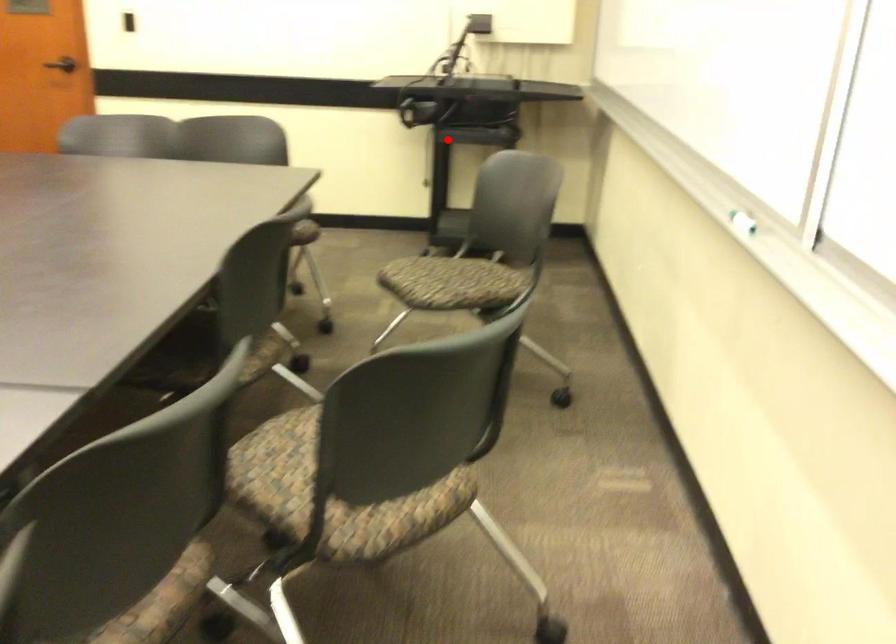
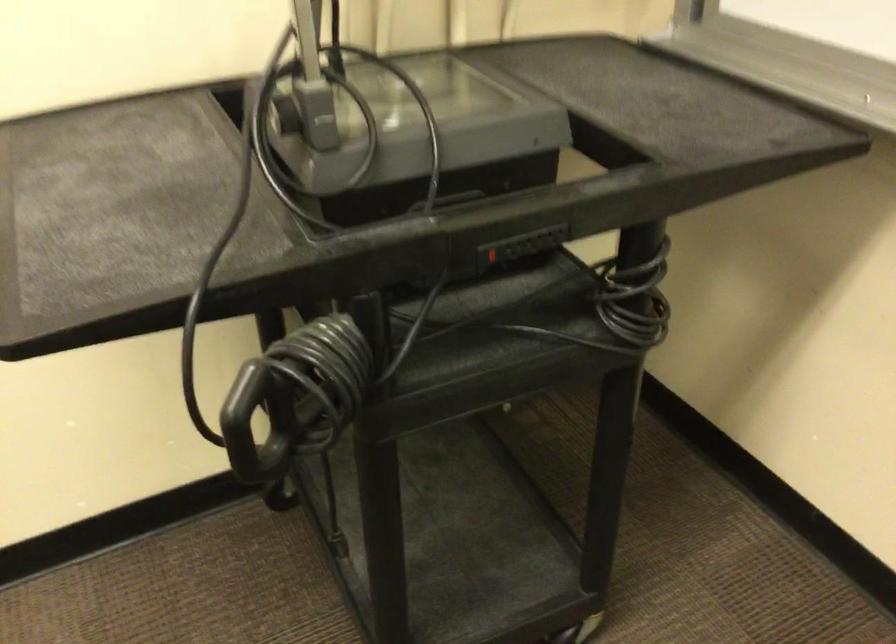
Locate, in the second image, the point that corresponds to the highlighted location in the first image.

(490, 254)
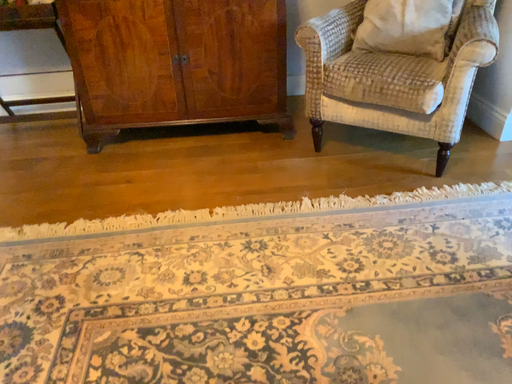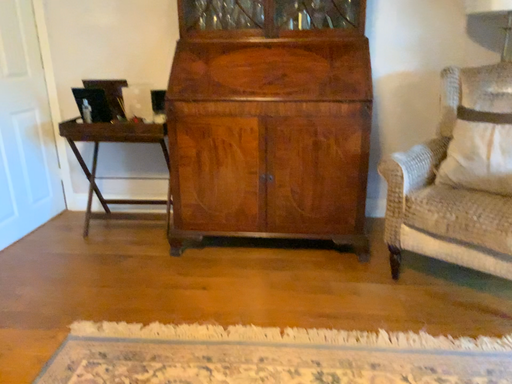
Question: Which way did the camera rotate in the video?

Choices:
 (A) rotated downward
 (B) rotated upward

Answer: (B)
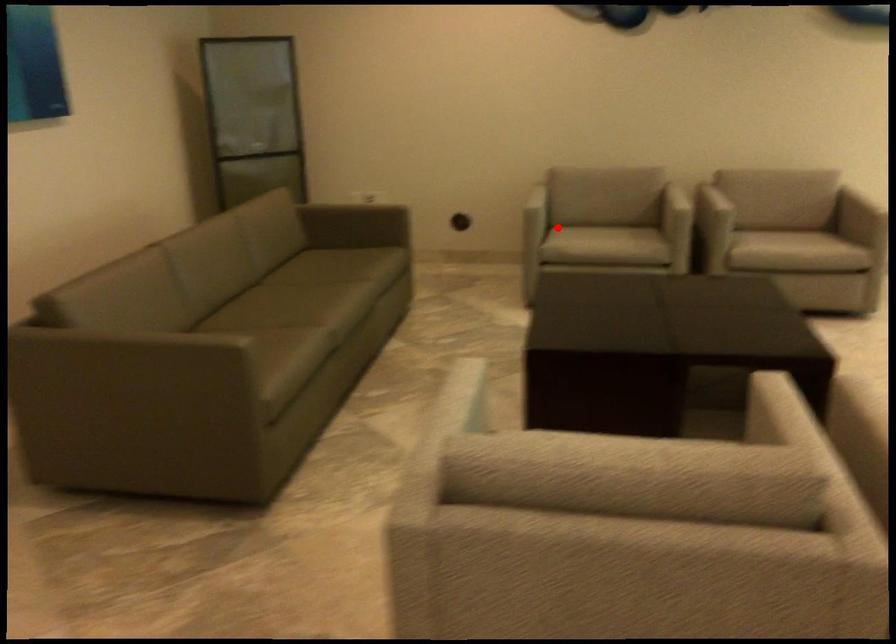
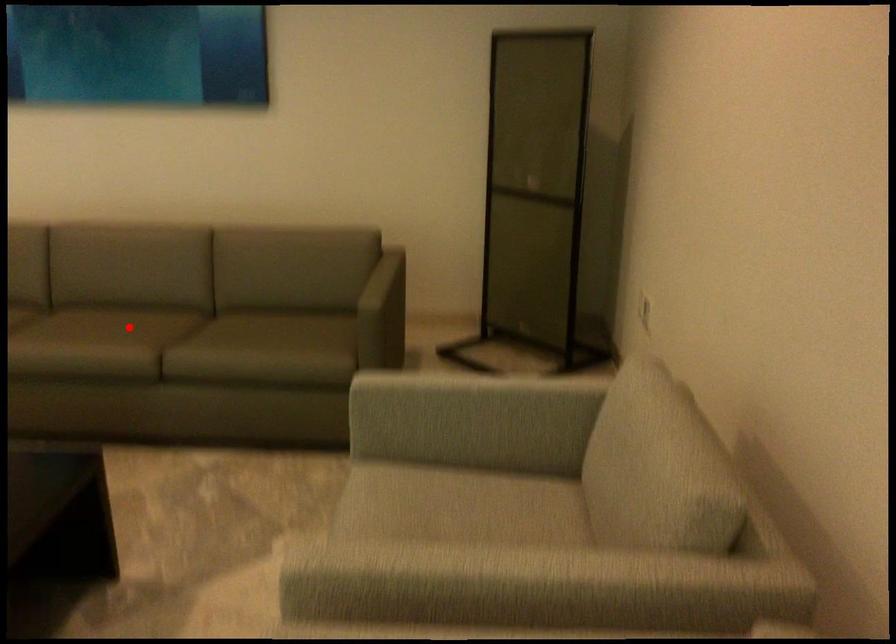
I am providing you with two images of the same scene from different viewpoints. A red point is marked on the first image and another point is marked on the second image. Is the marked point in image1 the same physical position as the marked point in image2?

No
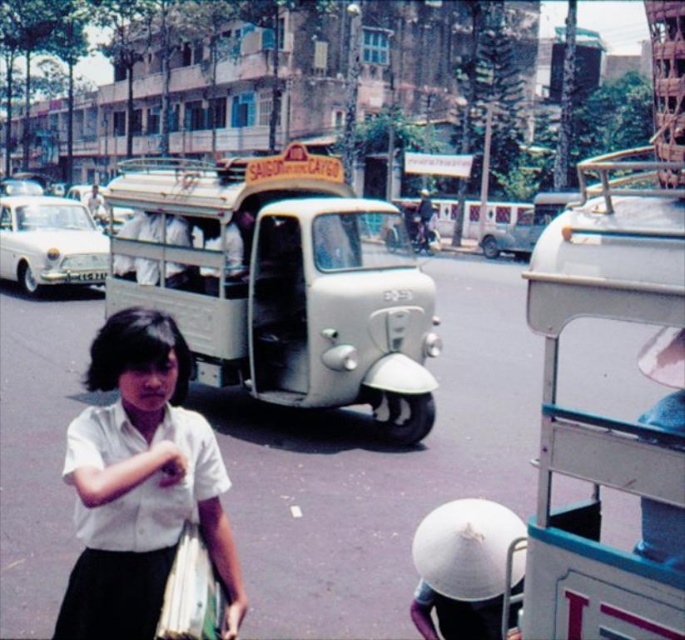
Does white cotton blouse at center have a greater height compared to white glossy car at left?

Correct, white cotton blouse at center is much taller as white glossy car at left.

Is point (221, 560) positioned before point (37, 276)?

Yes, it is in front of point (37, 276).

Is point (129, 596) closer to camera compared to point (86, 211)?

Yes, it is in front of point (86, 211).

Locate an element on the screen. white cotton blouse at center is located at coordinates (140, 484).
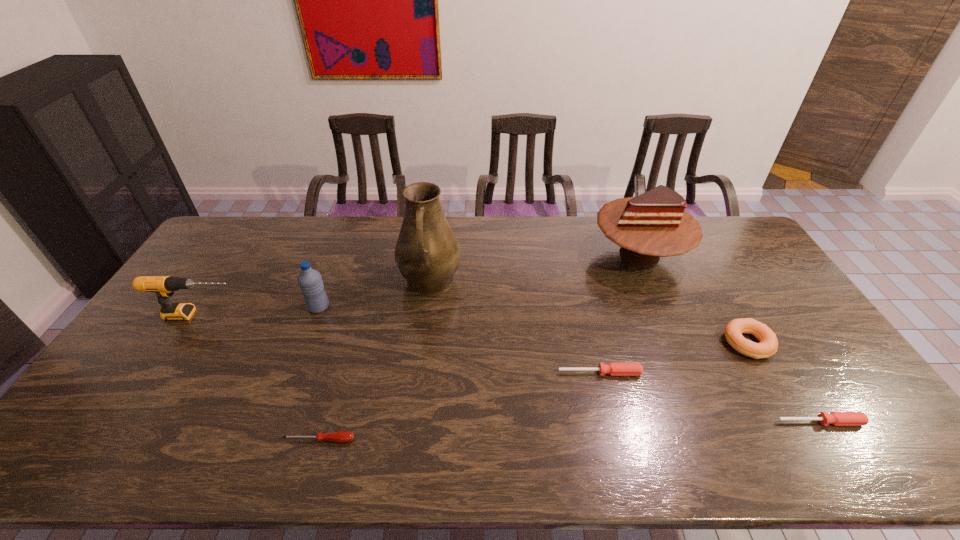
This screenshot has height=540, width=960. I want to click on free space between the fourth nearest object and the rightmost screwdriver, so click(x=784, y=382).

Where is `unoccupied position between the fifth object from right to left and the fourth nearest object`? This screenshot has height=540, width=960. unoccupied position between the fifth object from right to left and the fourth nearest object is located at coordinates (588, 313).

Find the location of a particular element. The height and width of the screenshot is (540, 960). object that can be found as the sixth closest to the second nearest object is located at coordinates (310, 282).

Locate which object is the fifth closest to the second tallest object. Please provide its 2D coordinates. Your answer should be formatted as a tuple, i.e. [(x, y)], where the tuple contains the x and y coordinates of a point satisfying the conditions above.

[(341, 436)]

Locate an element on the screen. screwdriver that stands as the closest to the bagel is located at coordinates (835, 418).

Image resolution: width=960 pixels, height=540 pixels. Find the location of `screwdriver that stands as the closest to the second screwdriver from right to left`. screwdriver that stands as the closest to the second screwdriver from right to left is located at coordinates click(x=835, y=418).

What are the coordinates of `vacant space that satisfies the following two spatial constraints: 1. on the handle side of the second farthest screwdriver; 2. on the left side of the fourth tallest object` in the screenshot? It's located at (130, 422).

Locate an element on the screen. vacant area in the image that satisfies the following two spatial constraints: 1. on the back side of the second farthest screwdriver; 2. on the right side of the leftmost screwdriver is located at coordinates (324, 422).

Locate an element on the screen. free location that satisfies the following two spatial constraints: 1. on the handle side of the fifth shortest object; 2. on the right side of the second screwdriver from right to left is located at coordinates (161, 373).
• • • • •
[DESCRIPTION OF THE TASK]:
Pull out each line of the records that contains the word "compared".

[SOLVED PROBLEM]:
Does white cotton blouse at center have a greater height compared to white glossy car at left?
Is point (129, 596) closer to camera compared to point (86, 211)?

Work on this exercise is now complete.